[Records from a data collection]
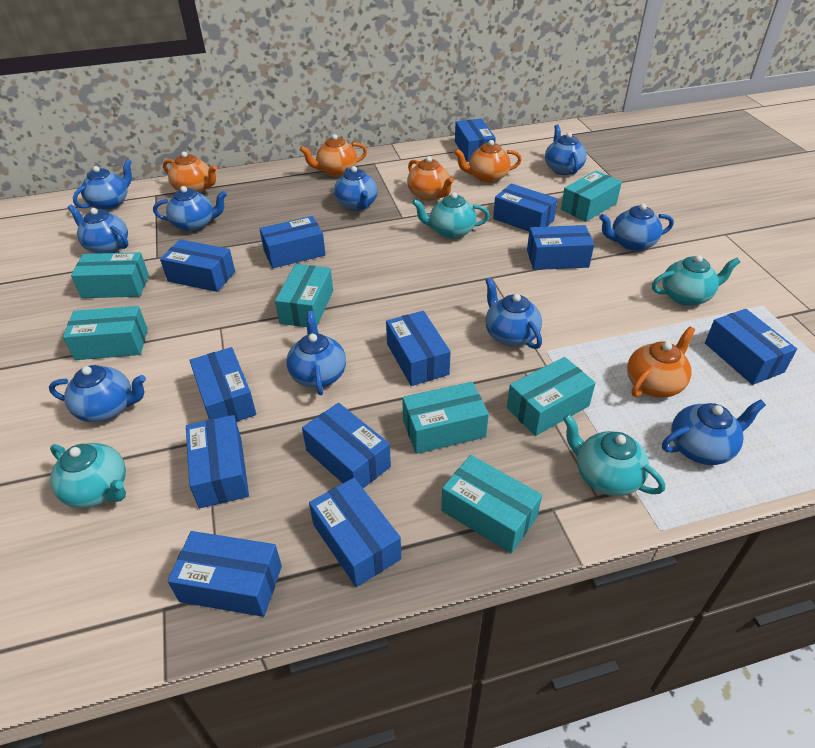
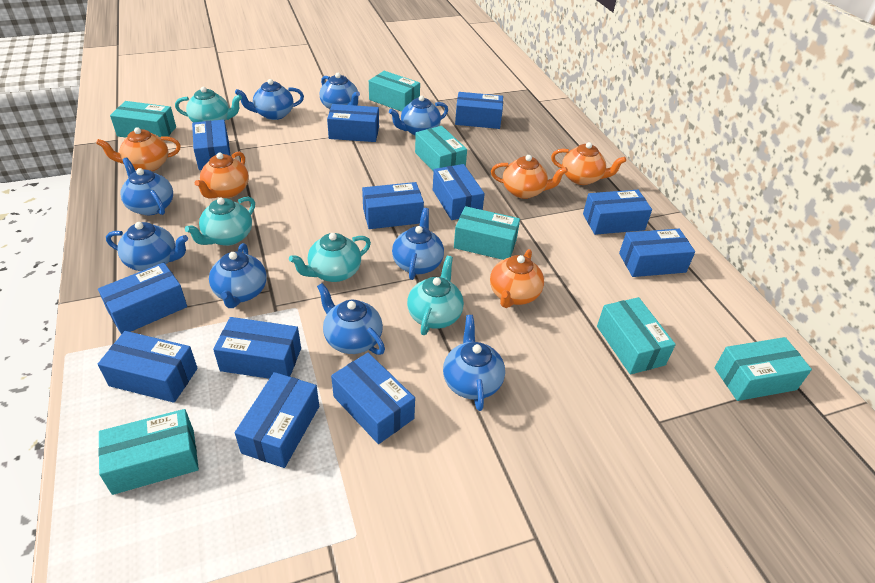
blue teapot: 10 -> 9

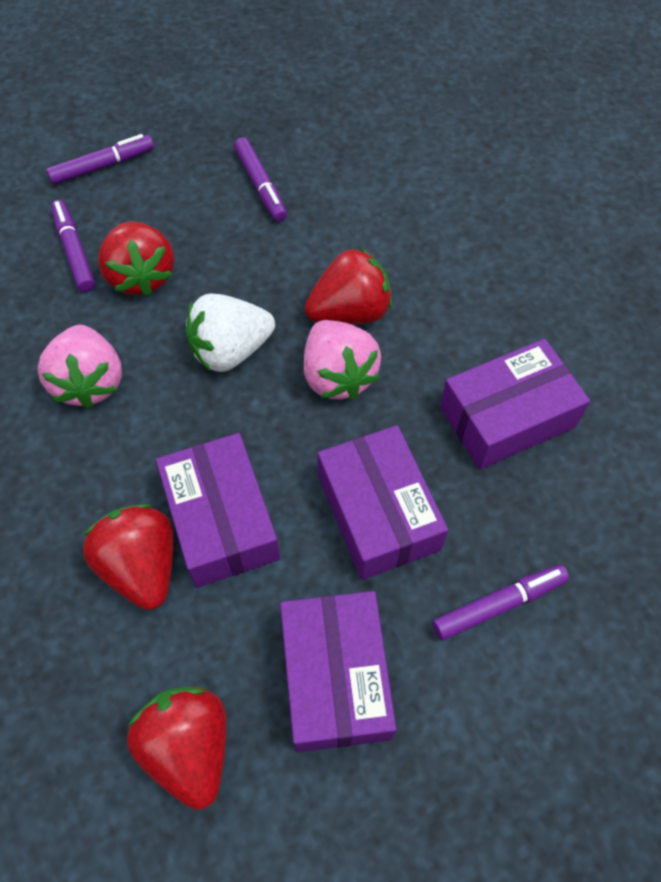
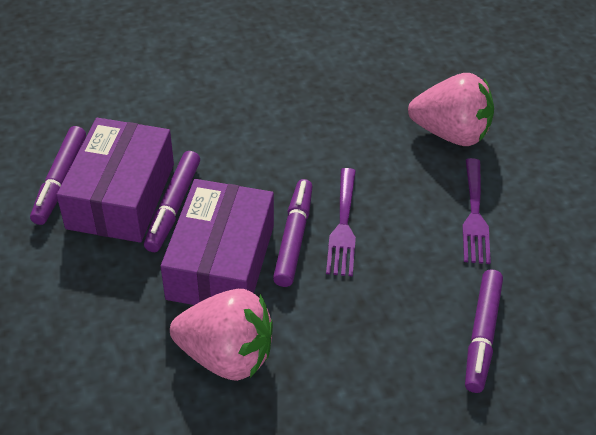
purple box: 4 -> 2
purple fork: 0 -> 2
red strawberry: 4 -> 0
white strawberry: 1 -> 0

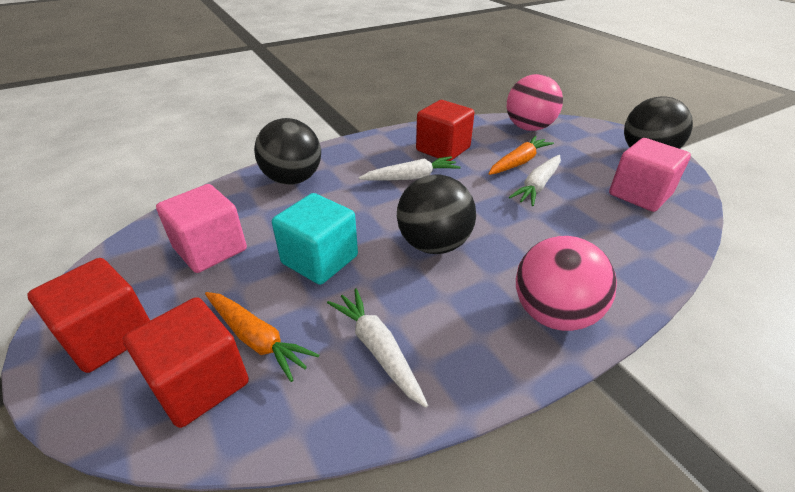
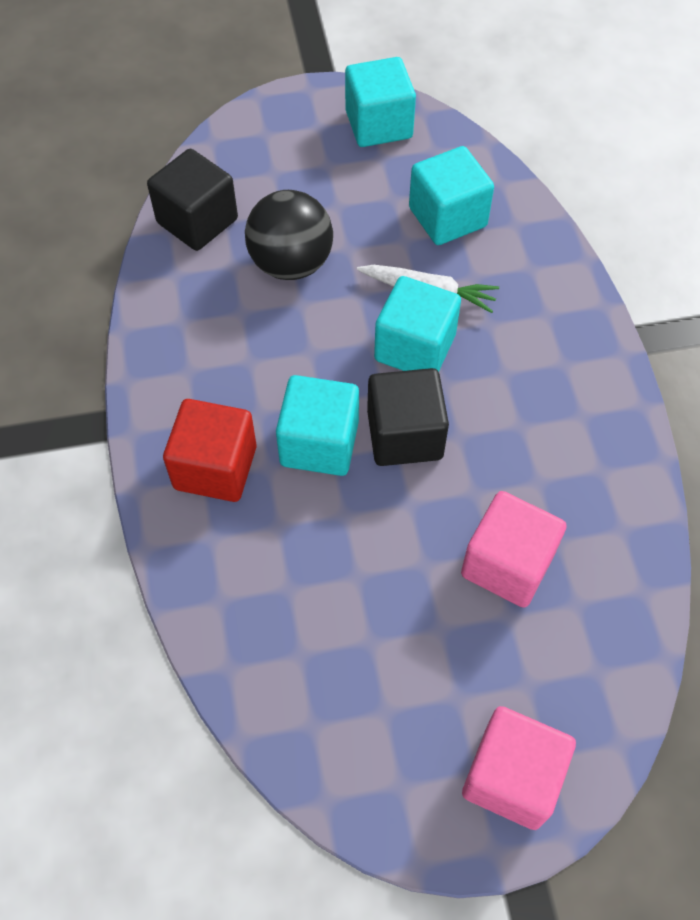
black ball: 3 -> 1
black cube: 0 -> 2
orange carrot: 2 -> 0
pink ball: 2 -> 0
red cube: 3 -> 1
turquoise cube: 1 -> 4
white carrot: 3 -> 1

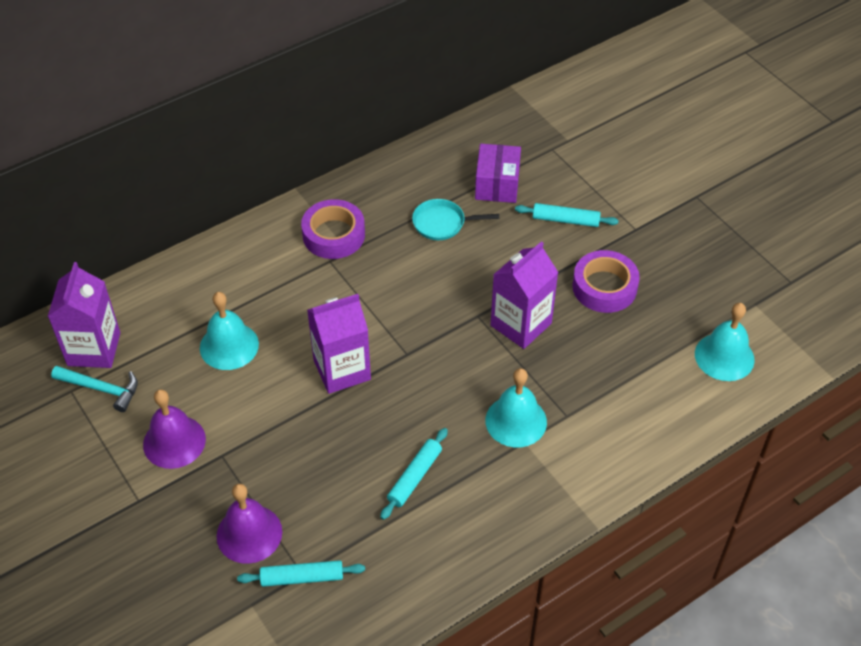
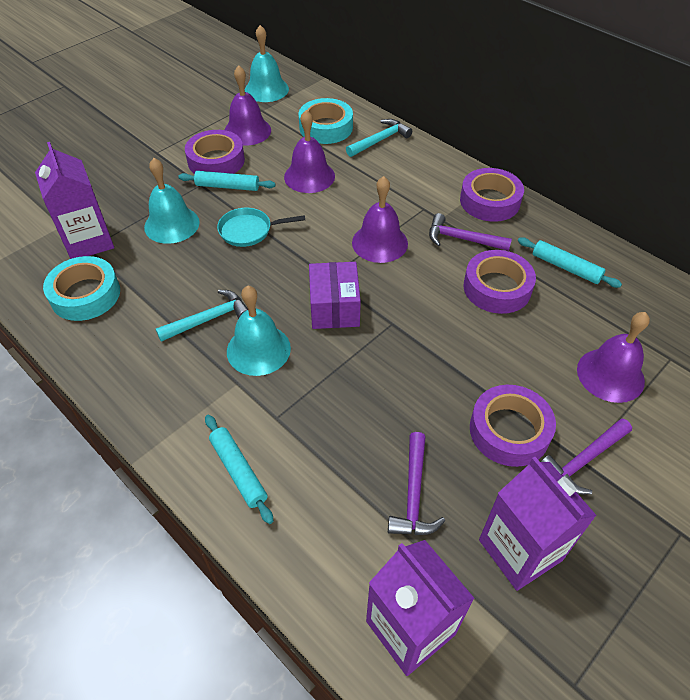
purple bell: 2 -> 4
purple hammer: 0 -> 3
purple tape: 2 -> 4
turquoise hammer: 1 -> 2
turquoise tape: 0 -> 2

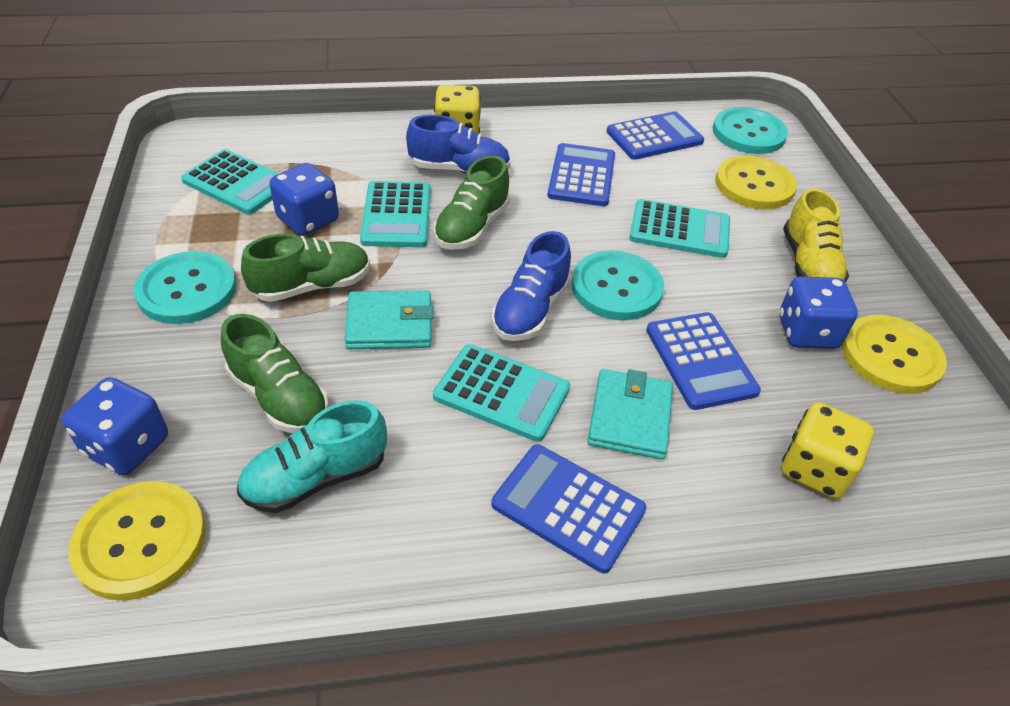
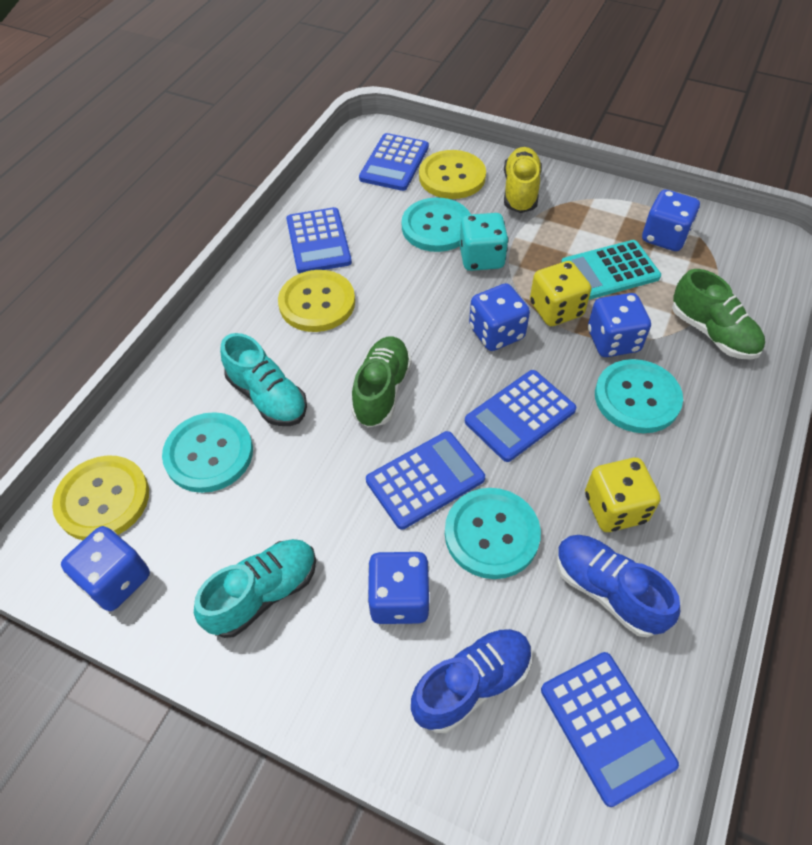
blue calculator: 4 -> 5
blue dice: 3 -> 5
green shoe: 3 -> 2
turquoise button: 3 -> 4
turquoise calculator: 4 -> 1
turquoise dice: 0 -> 1
turquoise shoe: 1 -> 2
turquoise wallet: 2 -> 0

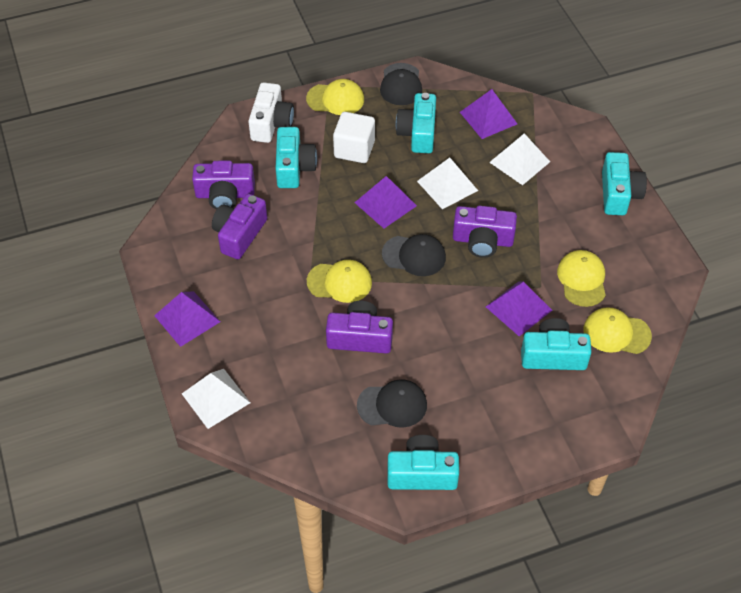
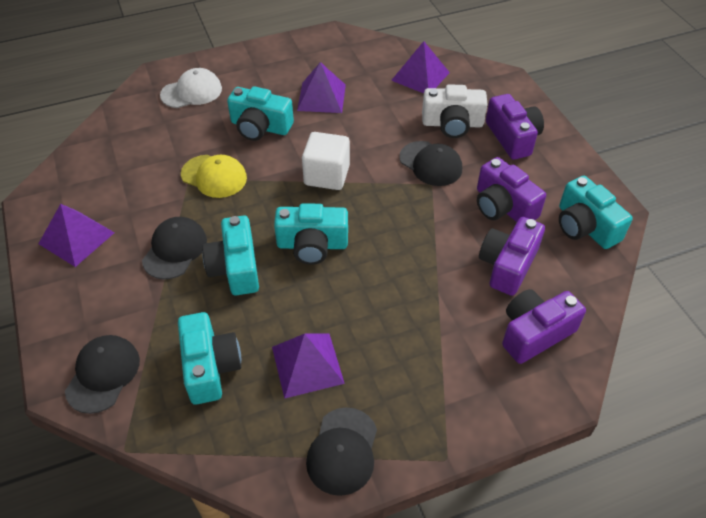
black cap: 3 -> 4
white cap: 0 -> 1
white pyramid: 3 -> 0
yellow cap: 4 -> 1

## TASK PROMPT
Each line from the first line of the data above through the one containing "turquoise wallet: 2 -> 0" must be set down exactly; the pictures must not be.

## RESULT FOR THIS TASK
blue teapot: 10 -> 9

purple box: 4 -> 2
purple fork: 0 -> 2
red strawberry: 4 -> 0
white strawberry: 1 -> 0

black ball: 3 -> 1
black cube: 0 -> 2
orange carrot: 2 -> 0
pink ball: 2 -> 0
red cube: 3 -> 1
turquoise cube: 1 -> 4
white carrot: 3 -> 1

purple bell: 2 -> 4
purple hammer: 0 -> 3
purple tape: 2 -> 4
turquoise hammer: 1 -> 2
turquoise tape: 0 -> 2

blue calculator: 4 -> 5
blue dice: 3 -> 5
green shoe: 3 -> 2
turquoise button: 3 -> 4
turquoise calculator: 4 -> 1
turquoise dice: 0 -> 1
turquoise shoe: 1 -> 2
turquoise wallet: 2 -> 0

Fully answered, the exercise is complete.